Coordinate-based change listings
--

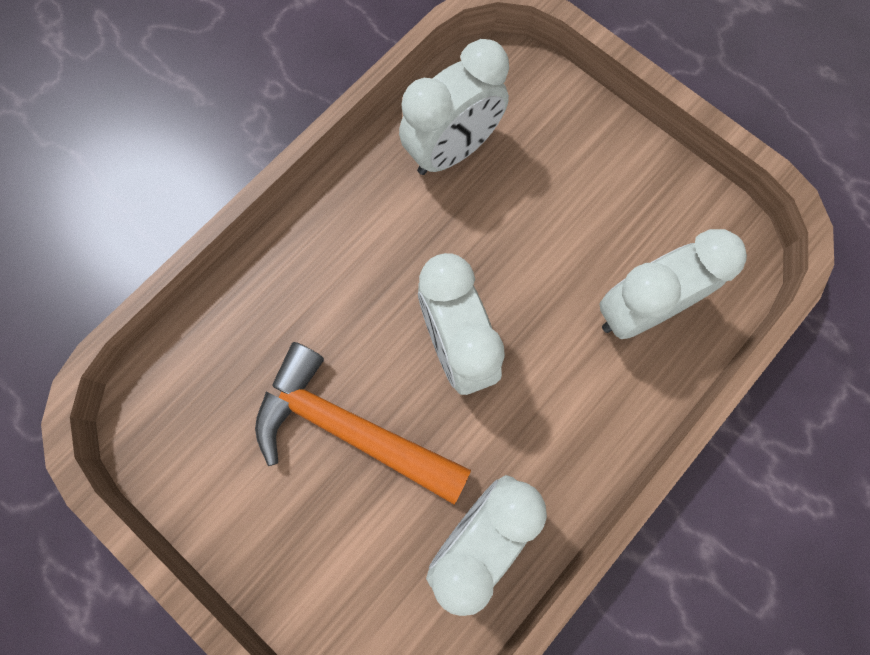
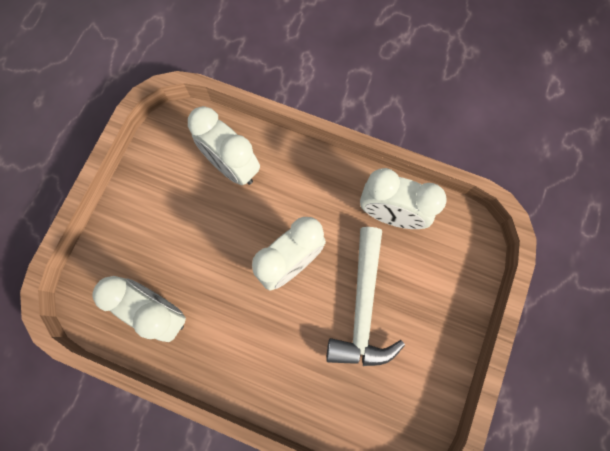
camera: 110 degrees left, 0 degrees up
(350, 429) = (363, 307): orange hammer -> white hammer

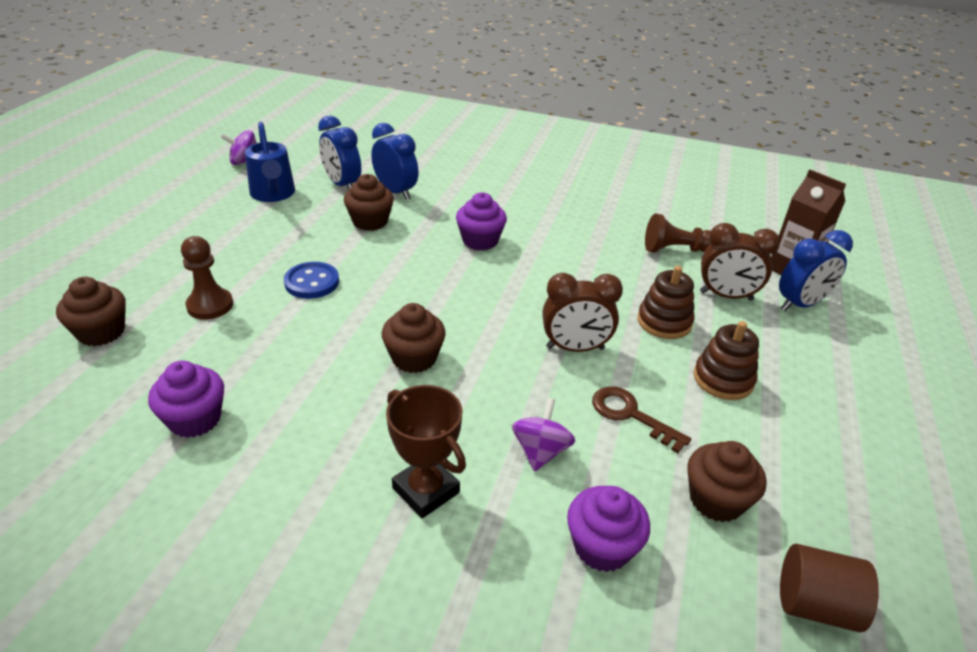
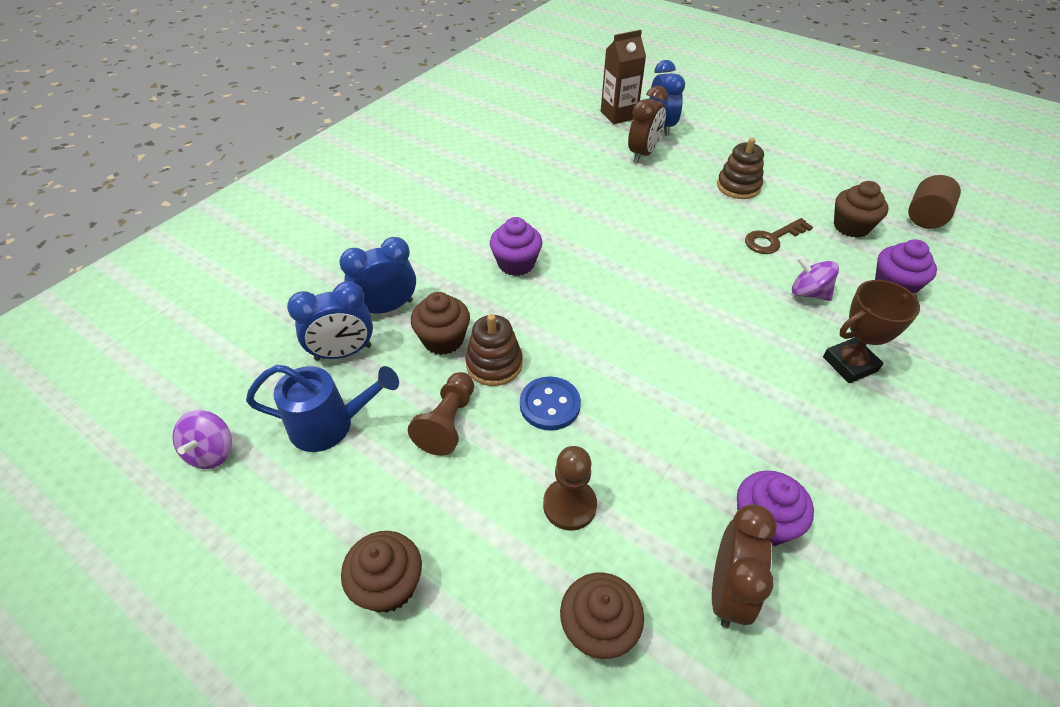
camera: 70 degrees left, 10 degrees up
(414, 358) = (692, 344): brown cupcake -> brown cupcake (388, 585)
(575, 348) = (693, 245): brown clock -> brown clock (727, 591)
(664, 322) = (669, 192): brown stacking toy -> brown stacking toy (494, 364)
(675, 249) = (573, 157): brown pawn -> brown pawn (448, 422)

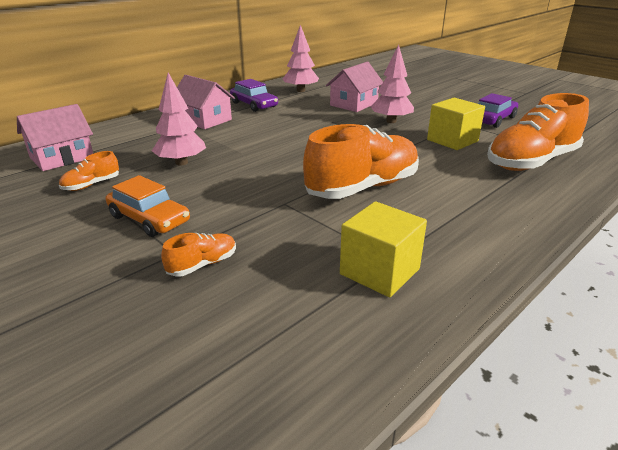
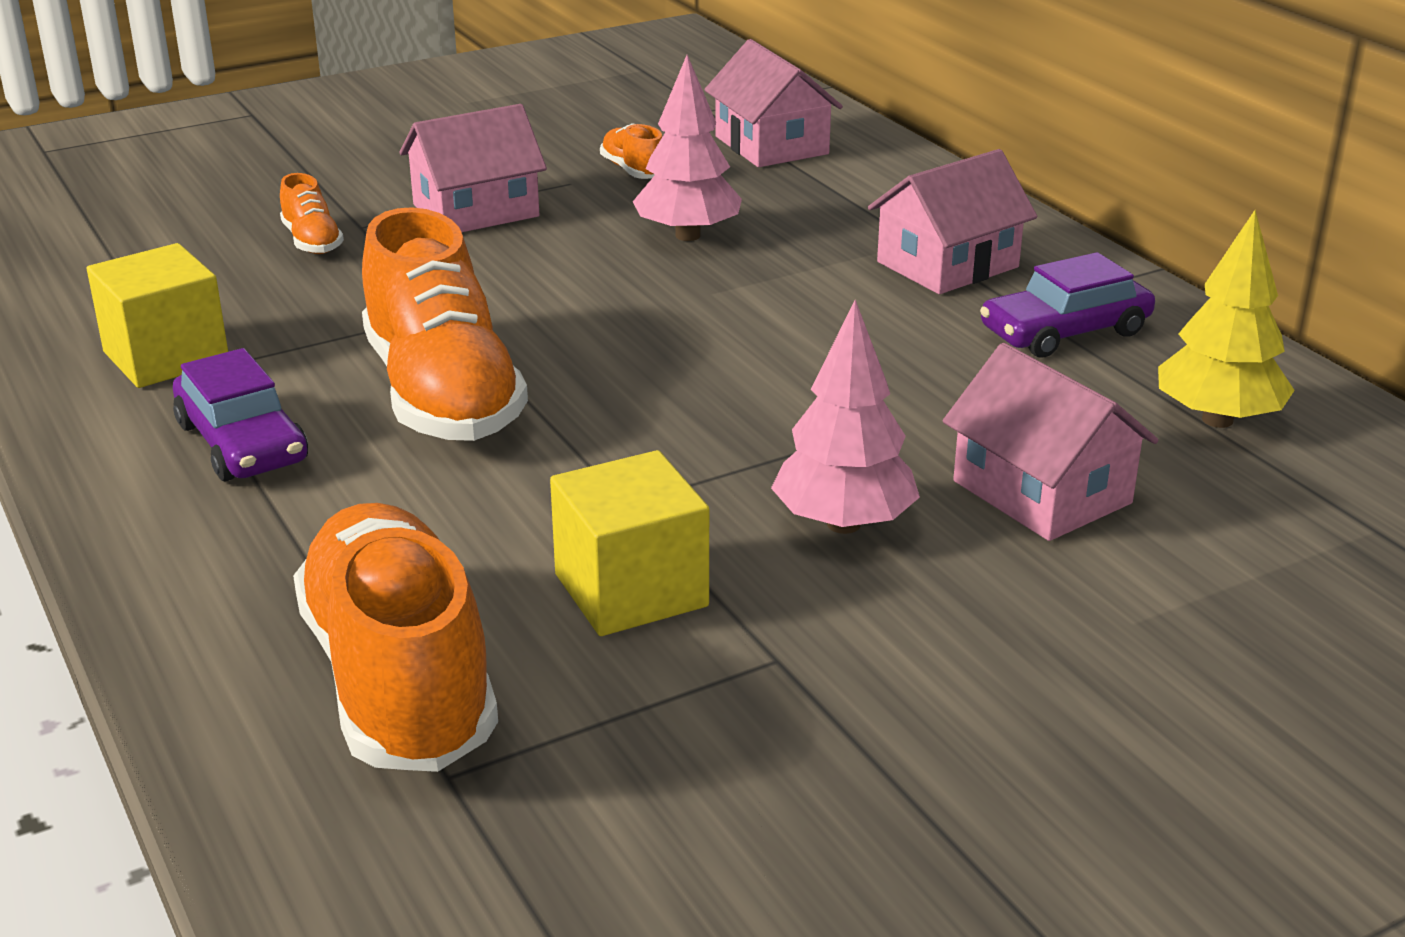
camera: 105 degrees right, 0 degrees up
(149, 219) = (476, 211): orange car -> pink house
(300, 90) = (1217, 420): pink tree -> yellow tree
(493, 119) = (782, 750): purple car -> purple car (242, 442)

--

What to work on => Beginning at the line above that contains "(575, 348) = (693, 245): brown" and going on through the line that contains "camera: 105 degrees right, 0 degrees up", please copy every line exactly, leaving the pictures out and adding nothing.

Reply =>
(575, 348) = (693, 245): brown clock -> brown clock (727, 591)
(664, 322) = (669, 192): brown stacking toy -> brown stacking toy (494, 364)
(675, 249) = (573, 157): brown pawn -> brown pawn (448, 422)

camera: 105 degrees right, 0 degrees up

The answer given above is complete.